Records to use:
- - -

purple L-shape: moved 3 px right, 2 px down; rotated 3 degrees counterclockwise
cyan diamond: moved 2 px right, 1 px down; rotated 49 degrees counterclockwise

- - -

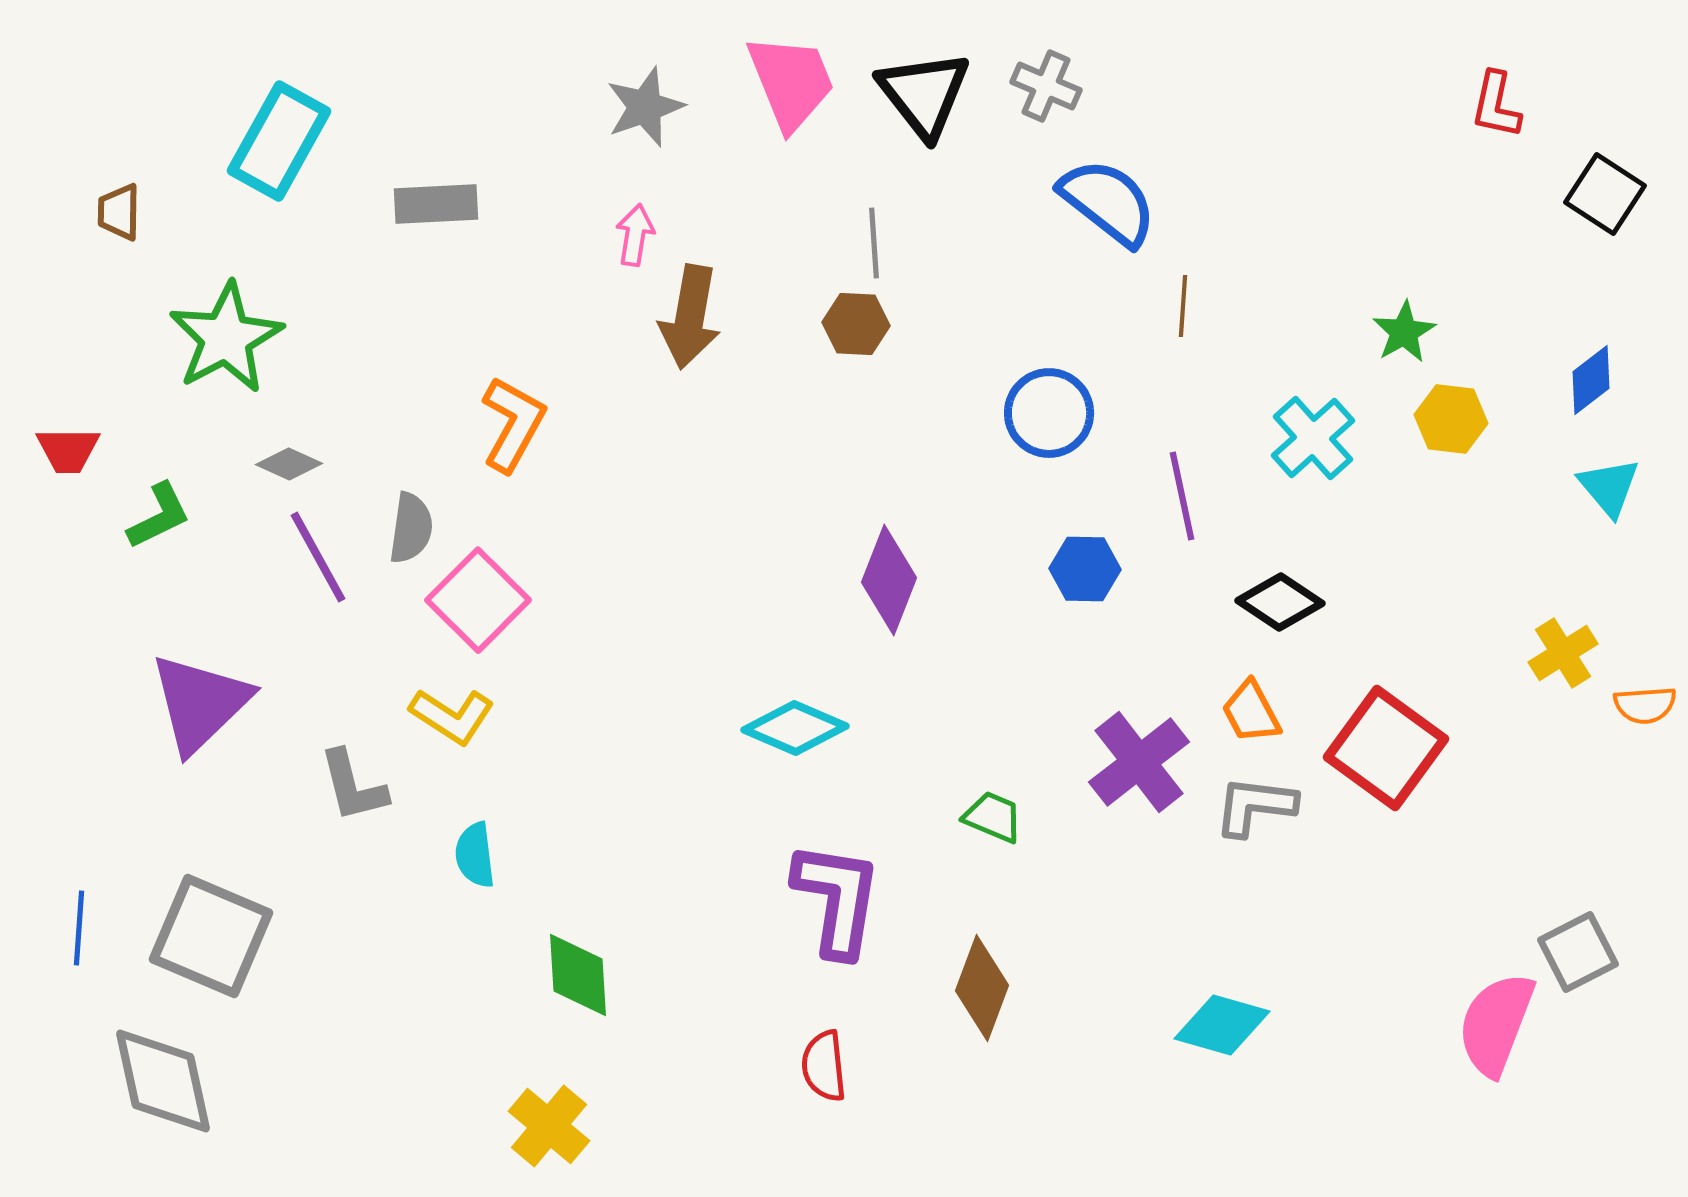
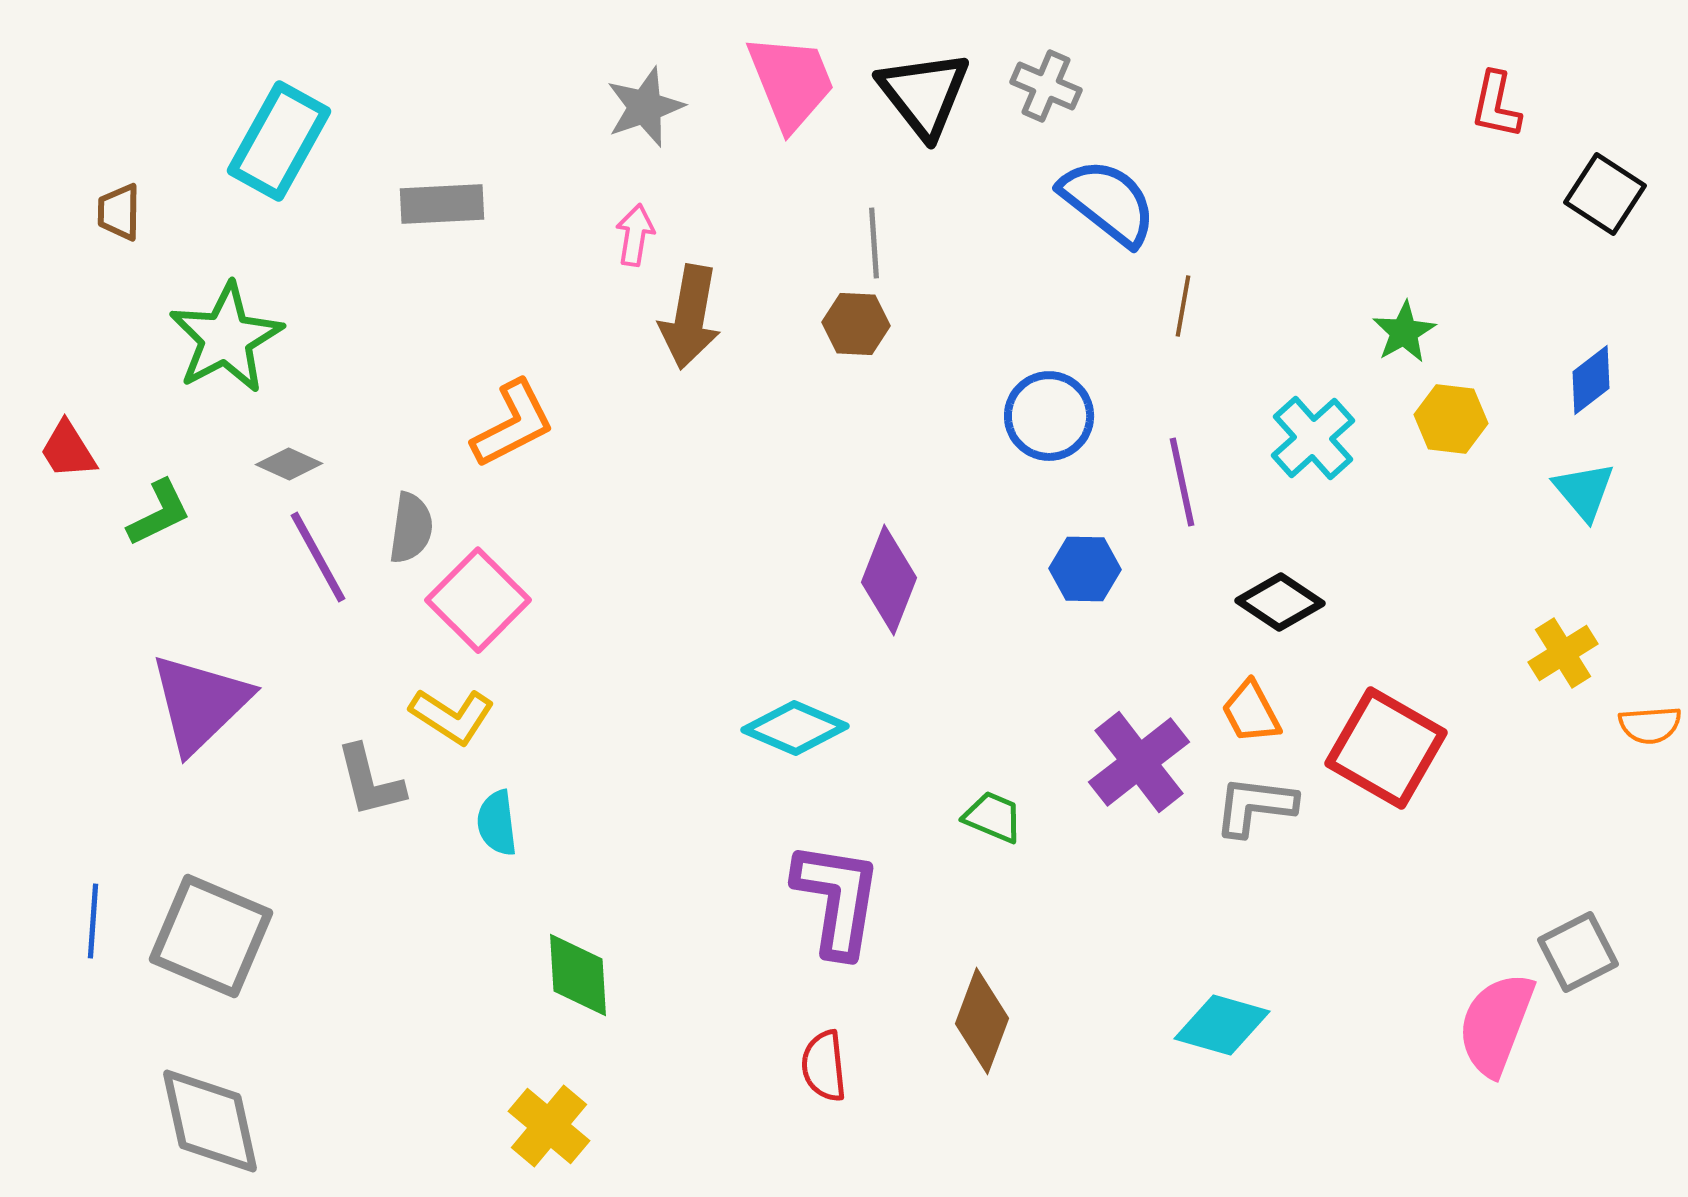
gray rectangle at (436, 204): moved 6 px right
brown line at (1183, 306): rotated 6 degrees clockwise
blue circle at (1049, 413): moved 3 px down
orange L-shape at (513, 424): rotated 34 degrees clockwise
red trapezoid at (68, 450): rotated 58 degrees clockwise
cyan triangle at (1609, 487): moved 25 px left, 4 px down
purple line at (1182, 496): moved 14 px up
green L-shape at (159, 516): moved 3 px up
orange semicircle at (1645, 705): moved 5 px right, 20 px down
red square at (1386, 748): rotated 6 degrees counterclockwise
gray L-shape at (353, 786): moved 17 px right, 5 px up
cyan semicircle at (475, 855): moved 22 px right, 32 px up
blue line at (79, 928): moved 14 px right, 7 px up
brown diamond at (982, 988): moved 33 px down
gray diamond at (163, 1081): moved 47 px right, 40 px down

- - -

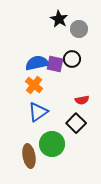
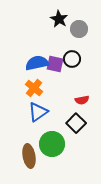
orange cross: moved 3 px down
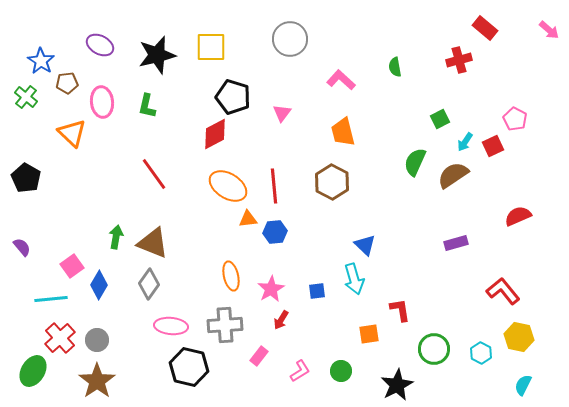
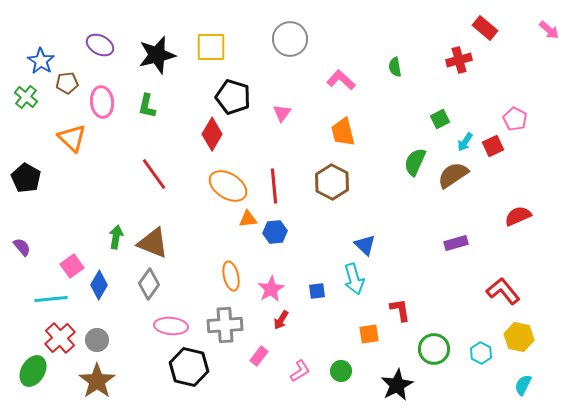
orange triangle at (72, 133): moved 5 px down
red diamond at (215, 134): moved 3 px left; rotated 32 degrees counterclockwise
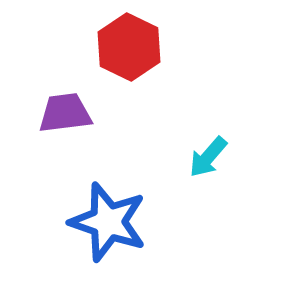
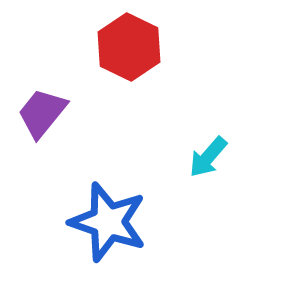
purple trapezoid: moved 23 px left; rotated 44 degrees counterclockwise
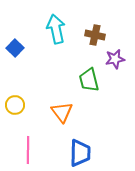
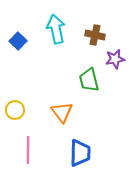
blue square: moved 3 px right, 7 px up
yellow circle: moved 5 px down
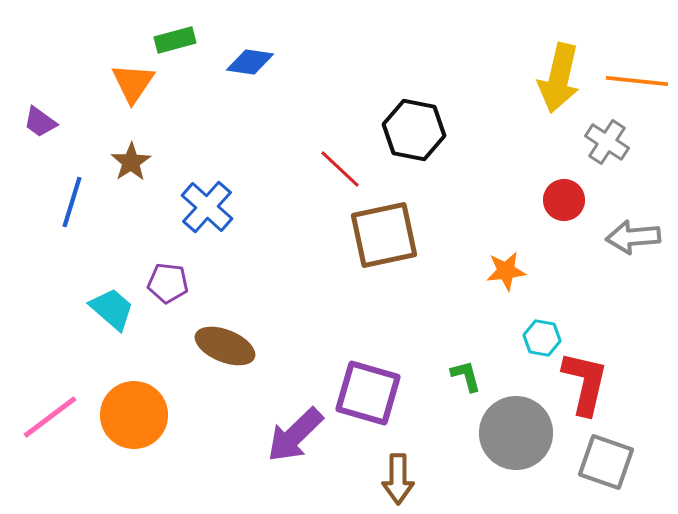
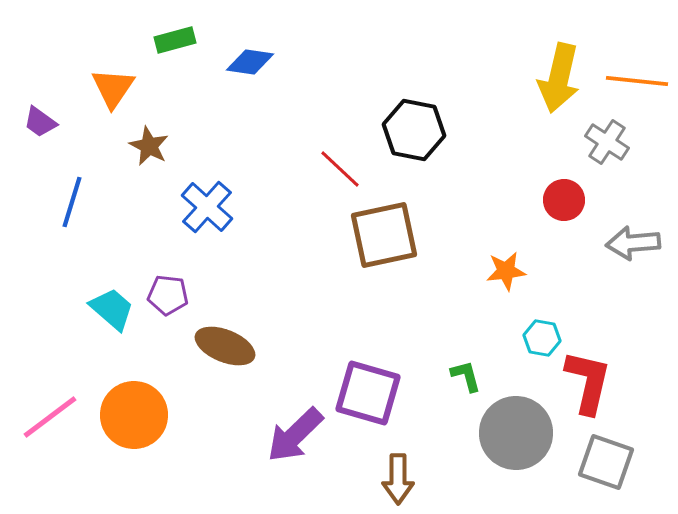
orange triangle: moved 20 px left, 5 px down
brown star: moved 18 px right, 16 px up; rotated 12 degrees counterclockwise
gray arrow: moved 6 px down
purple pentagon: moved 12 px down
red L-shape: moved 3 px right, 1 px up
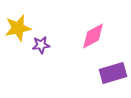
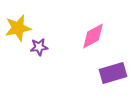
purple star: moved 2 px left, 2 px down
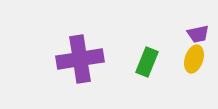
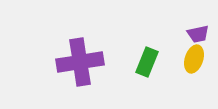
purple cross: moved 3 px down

- - -

Task instructions: Which lines of the data include the string "cross"? Copy each of them.

Written response:
orange cross: moved 3 px down
purple cross: moved 3 px down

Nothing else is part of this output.